**What you should do**: In the entries that follow, the lines from the one with "yellow cupcake: 1 -> 3" through the one with "yellow marker: 3 -> 1" are the ones to write out, exactly and with both ends included. Nothing else should appear.

**Supplied entries**:

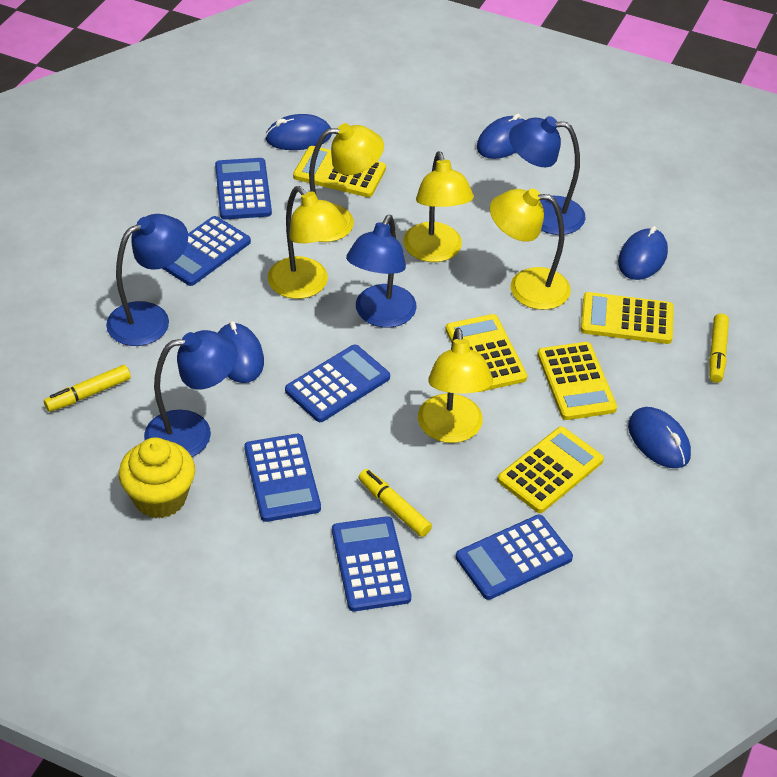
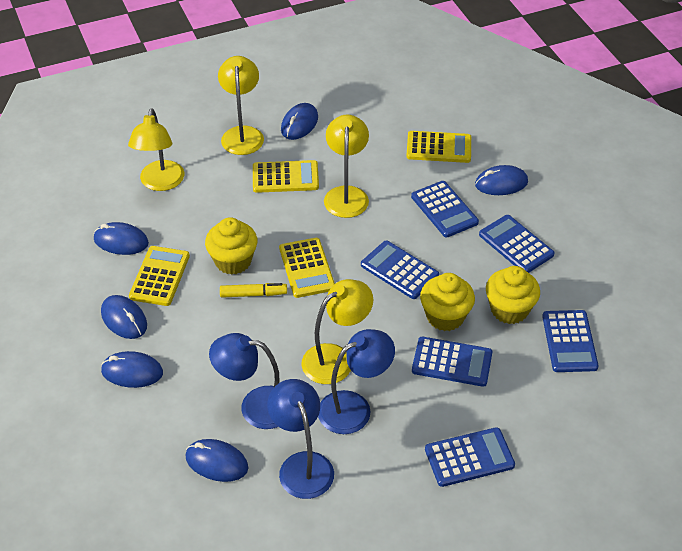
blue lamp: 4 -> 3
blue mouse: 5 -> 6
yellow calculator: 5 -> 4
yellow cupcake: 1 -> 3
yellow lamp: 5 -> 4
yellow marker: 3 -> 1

---

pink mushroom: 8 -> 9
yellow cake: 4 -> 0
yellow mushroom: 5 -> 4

**Your response**:
yellow cupcake: 1 -> 3
yellow lamp: 5 -> 4
yellow marker: 3 -> 1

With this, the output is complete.